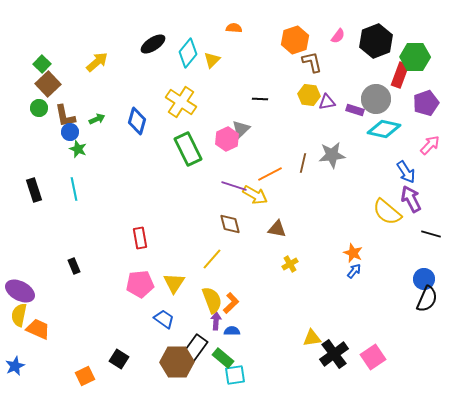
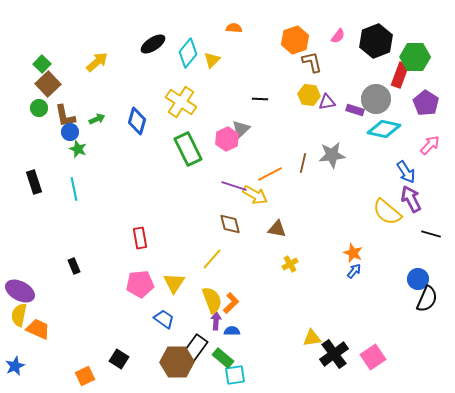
purple pentagon at (426, 103): rotated 20 degrees counterclockwise
black rectangle at (34, 190): moved 8 px up
blue circle at (424, 279): moved 6 px left
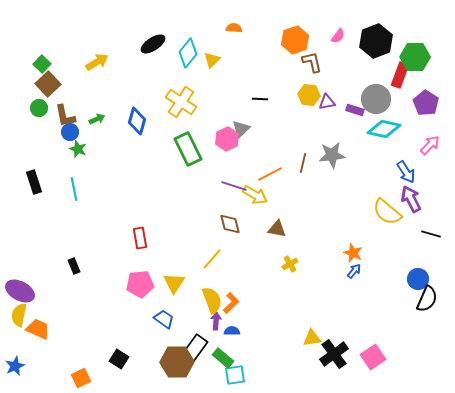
yellow arrow at (97, 62): rotated 10 degrees clockwise
orange square at (85, 376): moved 4 px left, 2 px down
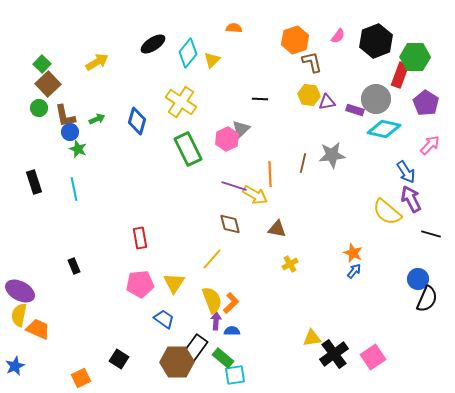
orange line at (270, 174): rotated 65 degrees counterclockwise
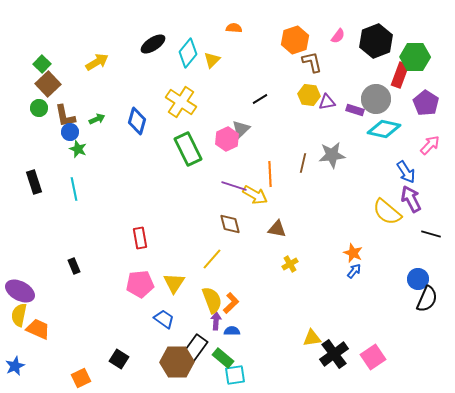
black line at (260, 99): rotated 35 degrees counterclockwise
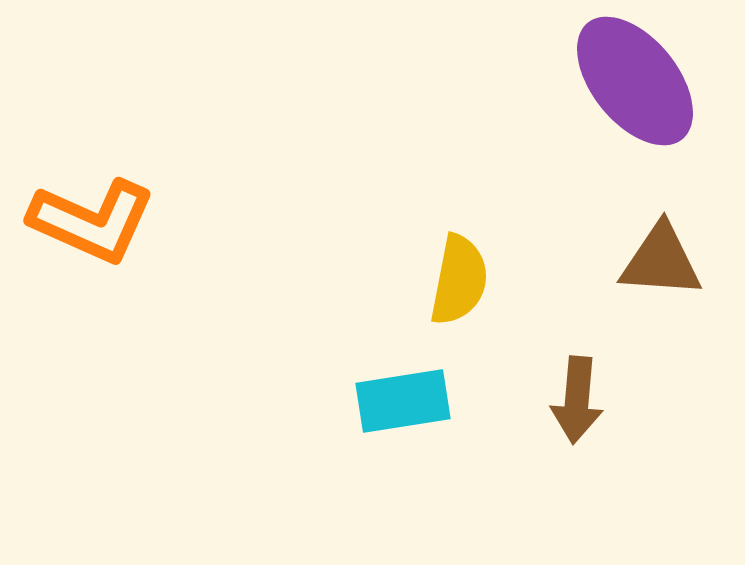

☆ ☆ ☆

WHAT THE TASK REQUIRES >> Identify every line above that contains the word "left", with case counting, and copy each of those lines.

ANSWER >>
blue circle at (424, 279): moved 6 px left
orange square at (85, 376): moved 4 px left, 2 px down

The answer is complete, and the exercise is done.